Copy out the line containing "(457, 464) = (283, 251): red cake -> red box" and each line after it, through the last one in the material, exactly as written.

---- Dataset section

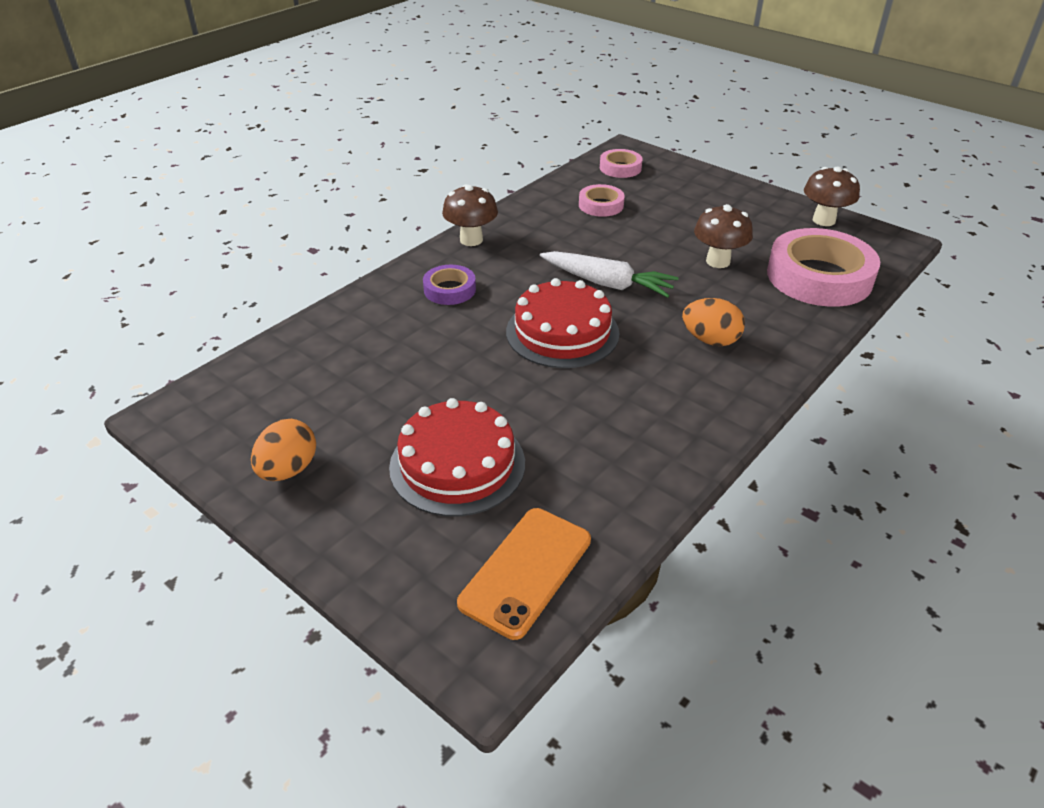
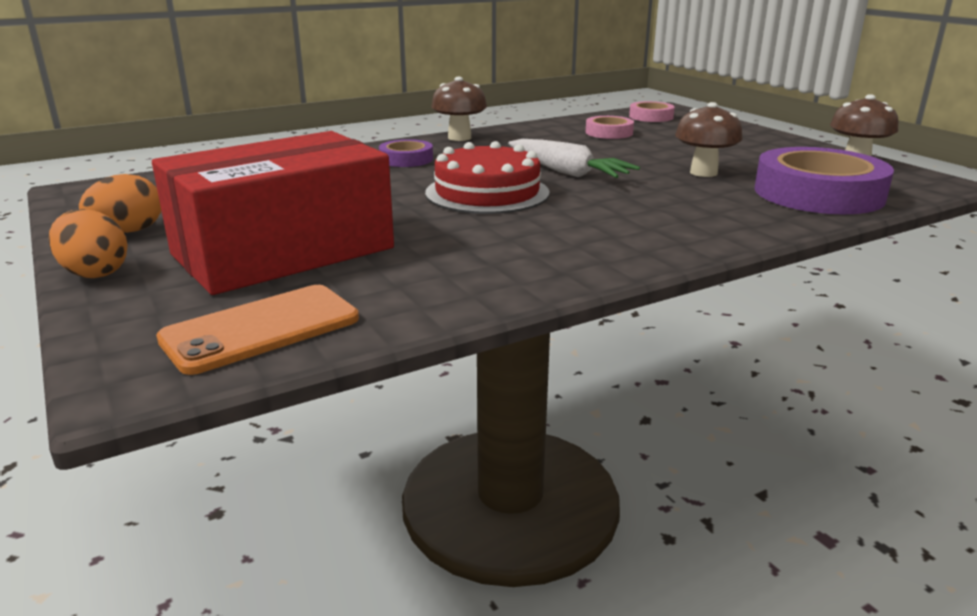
camera: 20 degrees right, 15 degrees down
(457, 464) = (283, 251): red cake -> red box
(710, 340) = (645, 216): orange egg -> orange egg (95, 273)
(819, 277) = (818, 193): pink tape -> purple tape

--------

# [Problem solution]
(457, 464) = (283, 251): red cake -> red box
(710, 340) = (645, 216): orange egg -> orange egg (95, 273)
(819, 277) = (818, 193): pink tape -> purple tape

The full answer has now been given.